Task description -
Please determine how many lines in the records below contain the string "this", treating uppercase and lowercase as different, and reply with that number alone.

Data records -
****************

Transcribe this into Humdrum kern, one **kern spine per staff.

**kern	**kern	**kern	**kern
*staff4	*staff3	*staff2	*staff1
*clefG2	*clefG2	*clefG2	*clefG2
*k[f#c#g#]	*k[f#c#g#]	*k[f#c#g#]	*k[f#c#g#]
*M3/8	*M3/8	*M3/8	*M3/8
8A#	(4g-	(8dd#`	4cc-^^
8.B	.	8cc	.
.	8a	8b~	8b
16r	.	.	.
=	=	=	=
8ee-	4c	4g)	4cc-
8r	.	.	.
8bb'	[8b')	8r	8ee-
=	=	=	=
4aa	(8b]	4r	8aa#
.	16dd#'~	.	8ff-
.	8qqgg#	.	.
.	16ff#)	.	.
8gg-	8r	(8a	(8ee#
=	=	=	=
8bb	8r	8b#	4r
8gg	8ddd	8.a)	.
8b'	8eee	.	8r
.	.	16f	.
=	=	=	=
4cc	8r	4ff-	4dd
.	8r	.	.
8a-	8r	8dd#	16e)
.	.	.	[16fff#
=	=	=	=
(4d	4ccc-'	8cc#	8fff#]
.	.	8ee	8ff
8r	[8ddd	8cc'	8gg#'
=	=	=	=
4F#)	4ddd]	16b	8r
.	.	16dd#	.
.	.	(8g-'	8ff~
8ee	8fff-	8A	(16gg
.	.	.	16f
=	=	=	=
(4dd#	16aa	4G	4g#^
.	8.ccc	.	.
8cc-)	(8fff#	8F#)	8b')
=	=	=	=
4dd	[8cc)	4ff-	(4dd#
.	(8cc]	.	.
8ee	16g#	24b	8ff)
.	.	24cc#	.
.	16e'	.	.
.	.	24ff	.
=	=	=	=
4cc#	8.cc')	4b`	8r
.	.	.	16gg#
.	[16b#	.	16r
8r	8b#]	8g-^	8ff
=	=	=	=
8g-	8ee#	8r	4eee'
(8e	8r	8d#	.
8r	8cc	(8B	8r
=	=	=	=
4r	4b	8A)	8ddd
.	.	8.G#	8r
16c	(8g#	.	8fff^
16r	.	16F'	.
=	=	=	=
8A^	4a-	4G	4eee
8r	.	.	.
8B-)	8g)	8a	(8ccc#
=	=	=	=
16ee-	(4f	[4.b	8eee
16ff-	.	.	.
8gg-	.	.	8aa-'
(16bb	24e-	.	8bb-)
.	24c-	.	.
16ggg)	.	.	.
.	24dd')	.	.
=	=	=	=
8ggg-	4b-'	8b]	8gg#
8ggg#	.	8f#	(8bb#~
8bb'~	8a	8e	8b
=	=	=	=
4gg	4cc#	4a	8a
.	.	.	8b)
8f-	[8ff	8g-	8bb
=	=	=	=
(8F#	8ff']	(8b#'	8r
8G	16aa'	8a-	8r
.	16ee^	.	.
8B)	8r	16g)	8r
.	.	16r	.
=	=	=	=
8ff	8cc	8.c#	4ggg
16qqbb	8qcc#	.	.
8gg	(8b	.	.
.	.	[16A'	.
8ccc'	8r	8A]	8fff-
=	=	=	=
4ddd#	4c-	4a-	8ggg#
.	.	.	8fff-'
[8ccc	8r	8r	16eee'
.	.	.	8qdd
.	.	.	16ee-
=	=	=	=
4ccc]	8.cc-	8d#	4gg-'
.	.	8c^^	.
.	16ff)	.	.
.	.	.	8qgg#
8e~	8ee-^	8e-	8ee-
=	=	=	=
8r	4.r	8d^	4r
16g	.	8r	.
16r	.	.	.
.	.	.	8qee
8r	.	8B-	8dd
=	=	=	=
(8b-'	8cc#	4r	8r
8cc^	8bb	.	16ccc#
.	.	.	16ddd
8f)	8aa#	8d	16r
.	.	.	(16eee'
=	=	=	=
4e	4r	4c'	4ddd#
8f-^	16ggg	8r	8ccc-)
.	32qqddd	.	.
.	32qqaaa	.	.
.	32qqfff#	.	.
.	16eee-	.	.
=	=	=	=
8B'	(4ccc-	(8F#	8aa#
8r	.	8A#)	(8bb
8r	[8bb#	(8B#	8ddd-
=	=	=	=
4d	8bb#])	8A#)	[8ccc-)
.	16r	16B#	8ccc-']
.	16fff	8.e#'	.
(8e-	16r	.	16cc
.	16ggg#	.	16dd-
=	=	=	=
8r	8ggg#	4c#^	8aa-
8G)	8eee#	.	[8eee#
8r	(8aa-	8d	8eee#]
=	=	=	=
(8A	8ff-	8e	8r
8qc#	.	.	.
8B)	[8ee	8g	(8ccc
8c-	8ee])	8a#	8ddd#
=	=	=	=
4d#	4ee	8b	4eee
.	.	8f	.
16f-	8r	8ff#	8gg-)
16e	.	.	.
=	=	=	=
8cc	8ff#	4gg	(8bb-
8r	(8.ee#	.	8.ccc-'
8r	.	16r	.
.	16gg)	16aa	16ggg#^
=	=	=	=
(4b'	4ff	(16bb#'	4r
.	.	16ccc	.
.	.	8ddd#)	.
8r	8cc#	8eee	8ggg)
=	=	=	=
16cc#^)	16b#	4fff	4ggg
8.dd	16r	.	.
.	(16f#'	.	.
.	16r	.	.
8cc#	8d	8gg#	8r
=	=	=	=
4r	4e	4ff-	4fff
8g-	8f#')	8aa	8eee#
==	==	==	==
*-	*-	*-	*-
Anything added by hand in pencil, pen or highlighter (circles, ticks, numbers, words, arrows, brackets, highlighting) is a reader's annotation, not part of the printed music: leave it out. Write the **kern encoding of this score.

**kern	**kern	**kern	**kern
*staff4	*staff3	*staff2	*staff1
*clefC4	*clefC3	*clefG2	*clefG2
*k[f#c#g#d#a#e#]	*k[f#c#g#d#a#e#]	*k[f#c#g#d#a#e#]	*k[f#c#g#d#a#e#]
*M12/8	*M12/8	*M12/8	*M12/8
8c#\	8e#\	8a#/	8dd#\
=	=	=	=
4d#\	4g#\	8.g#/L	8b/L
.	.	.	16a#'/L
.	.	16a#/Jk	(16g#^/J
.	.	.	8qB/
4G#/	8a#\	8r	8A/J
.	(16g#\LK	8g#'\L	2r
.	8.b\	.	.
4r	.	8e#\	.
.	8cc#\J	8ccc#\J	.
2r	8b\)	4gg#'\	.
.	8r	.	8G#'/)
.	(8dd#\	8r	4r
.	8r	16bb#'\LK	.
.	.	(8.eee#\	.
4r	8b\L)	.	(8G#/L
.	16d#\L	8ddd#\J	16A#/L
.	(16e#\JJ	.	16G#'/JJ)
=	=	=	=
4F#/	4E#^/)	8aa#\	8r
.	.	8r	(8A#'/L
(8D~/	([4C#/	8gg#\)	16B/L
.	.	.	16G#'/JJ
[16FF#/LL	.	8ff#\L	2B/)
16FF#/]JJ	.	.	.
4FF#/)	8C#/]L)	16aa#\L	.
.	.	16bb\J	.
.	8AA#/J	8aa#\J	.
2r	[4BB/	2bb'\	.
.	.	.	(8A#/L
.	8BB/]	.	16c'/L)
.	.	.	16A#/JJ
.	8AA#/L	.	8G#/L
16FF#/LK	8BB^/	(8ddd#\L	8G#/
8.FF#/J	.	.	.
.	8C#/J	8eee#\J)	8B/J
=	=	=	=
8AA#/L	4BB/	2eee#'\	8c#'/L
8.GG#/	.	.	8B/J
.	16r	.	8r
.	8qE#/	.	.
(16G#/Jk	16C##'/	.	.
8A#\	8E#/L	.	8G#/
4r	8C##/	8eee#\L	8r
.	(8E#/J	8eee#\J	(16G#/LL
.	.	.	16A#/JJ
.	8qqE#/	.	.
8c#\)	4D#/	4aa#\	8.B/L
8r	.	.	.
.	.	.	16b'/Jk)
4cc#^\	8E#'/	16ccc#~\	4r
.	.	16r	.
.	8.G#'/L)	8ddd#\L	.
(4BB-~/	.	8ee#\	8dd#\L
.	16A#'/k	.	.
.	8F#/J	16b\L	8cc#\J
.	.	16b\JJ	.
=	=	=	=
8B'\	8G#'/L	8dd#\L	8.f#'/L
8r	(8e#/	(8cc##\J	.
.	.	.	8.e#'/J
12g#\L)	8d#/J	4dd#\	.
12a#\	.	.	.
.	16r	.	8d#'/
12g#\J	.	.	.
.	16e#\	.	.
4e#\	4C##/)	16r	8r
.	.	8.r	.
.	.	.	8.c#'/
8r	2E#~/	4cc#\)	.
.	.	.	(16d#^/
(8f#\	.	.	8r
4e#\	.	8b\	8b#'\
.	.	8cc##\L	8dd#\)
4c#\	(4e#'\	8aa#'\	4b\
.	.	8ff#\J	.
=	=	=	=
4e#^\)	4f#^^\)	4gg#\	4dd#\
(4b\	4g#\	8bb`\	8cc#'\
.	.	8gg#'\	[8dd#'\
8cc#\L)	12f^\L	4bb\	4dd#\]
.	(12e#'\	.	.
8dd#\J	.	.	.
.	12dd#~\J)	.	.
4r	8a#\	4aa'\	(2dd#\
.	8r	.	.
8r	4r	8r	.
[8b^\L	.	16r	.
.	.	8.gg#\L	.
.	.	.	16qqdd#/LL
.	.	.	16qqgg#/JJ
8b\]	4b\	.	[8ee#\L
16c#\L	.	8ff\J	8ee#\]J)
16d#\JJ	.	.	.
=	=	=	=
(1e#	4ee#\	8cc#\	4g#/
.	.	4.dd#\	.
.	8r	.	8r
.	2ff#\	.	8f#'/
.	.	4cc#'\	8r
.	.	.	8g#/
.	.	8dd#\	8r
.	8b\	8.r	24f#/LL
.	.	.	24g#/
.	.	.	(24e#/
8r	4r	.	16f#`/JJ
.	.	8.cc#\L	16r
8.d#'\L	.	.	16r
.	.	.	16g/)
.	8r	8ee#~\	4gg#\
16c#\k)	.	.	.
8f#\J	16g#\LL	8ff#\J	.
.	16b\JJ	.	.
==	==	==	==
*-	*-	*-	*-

****************

Worked solution -
2